Source information:
-- Opening Marker --

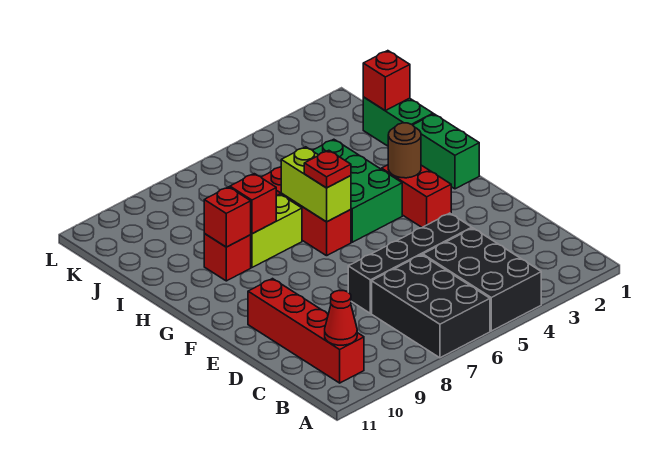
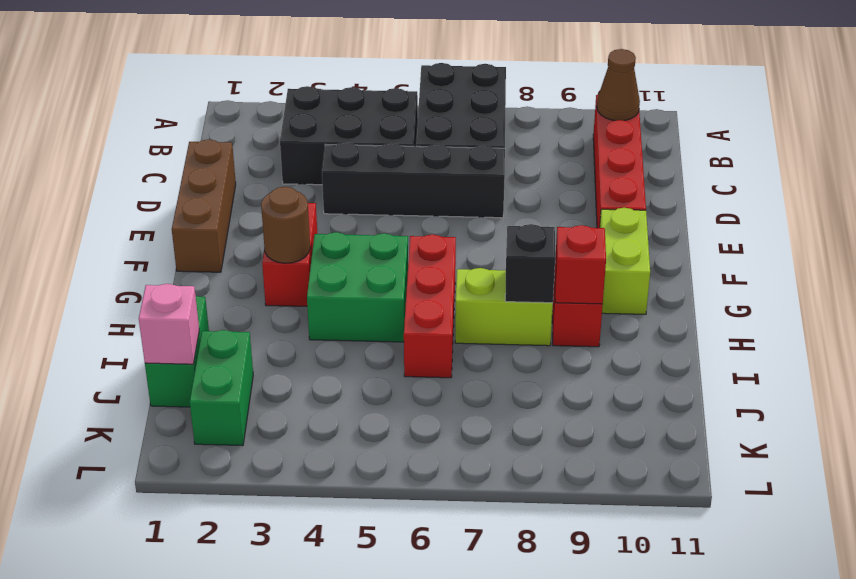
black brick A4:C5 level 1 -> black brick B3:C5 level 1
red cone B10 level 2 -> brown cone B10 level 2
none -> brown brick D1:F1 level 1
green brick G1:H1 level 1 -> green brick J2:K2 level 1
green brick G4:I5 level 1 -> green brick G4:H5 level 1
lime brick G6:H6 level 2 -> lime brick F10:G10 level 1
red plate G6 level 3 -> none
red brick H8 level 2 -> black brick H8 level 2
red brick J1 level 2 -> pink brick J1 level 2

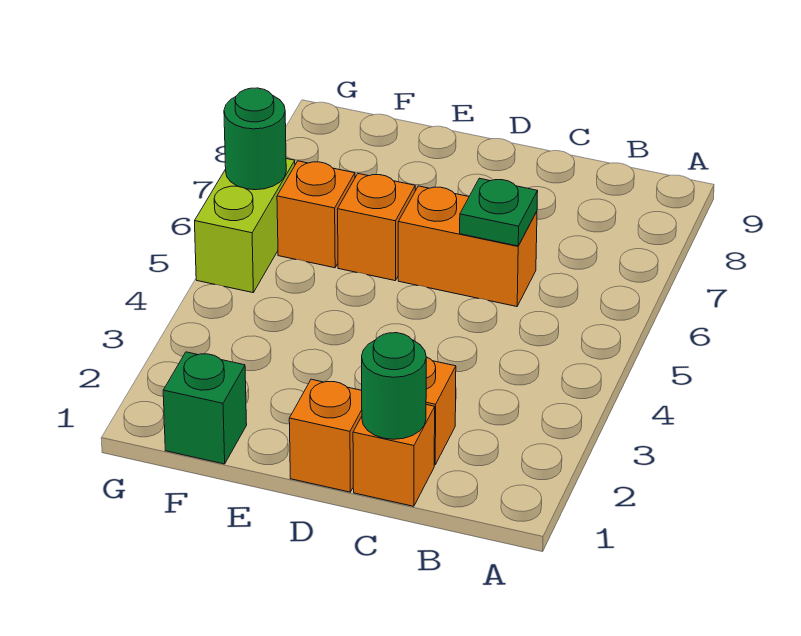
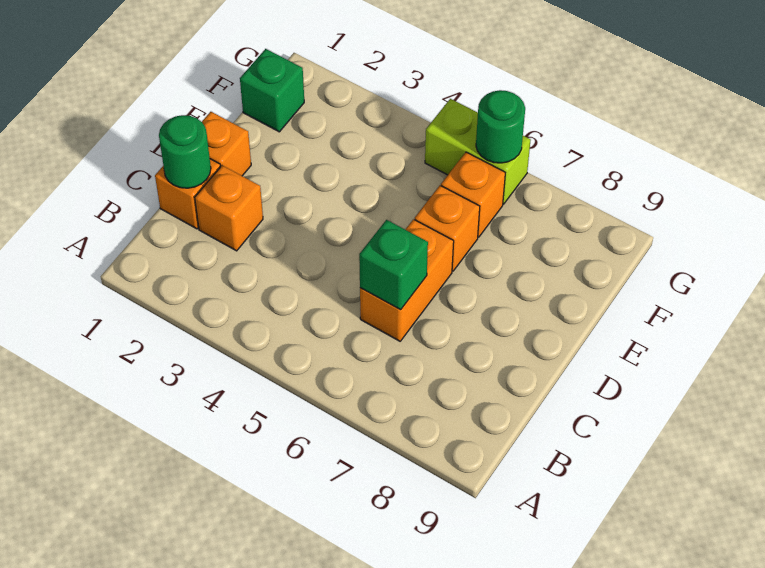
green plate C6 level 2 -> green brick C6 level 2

-- Closing Marker --
-- Opening Marker --

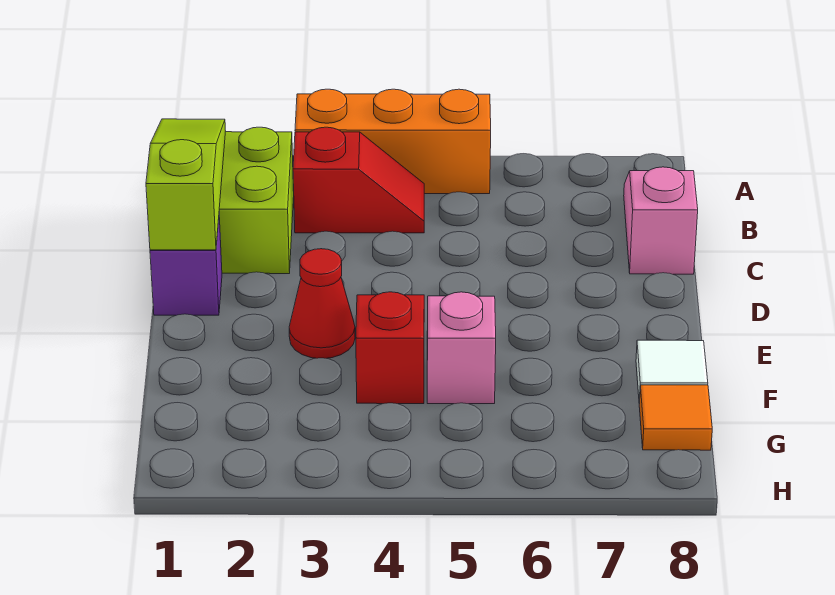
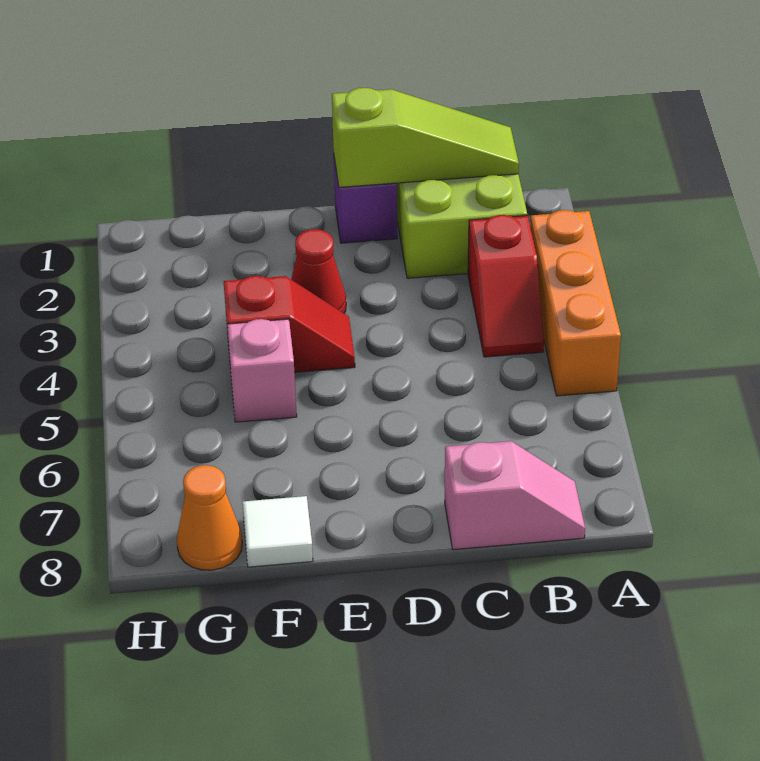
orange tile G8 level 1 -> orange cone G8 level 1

-- Closing Marker --

Instructions to follow: Copy the entries above exactly, but only the stretch from the line containing "lime brick G6:H6" through the line containing "green plate C6". Keep both end lines; drop the pictures.

Response below:
lime brick G6:H6 level 2 -> lime brick F10:G10 level 1
red plate G6 level 3 -> none
red brick H8 level 2 -> black brick H8 level 2
red brick J1 level 2 -> pink brick J1 level 2

green plate C6 level 2 -> green brick C6 level 2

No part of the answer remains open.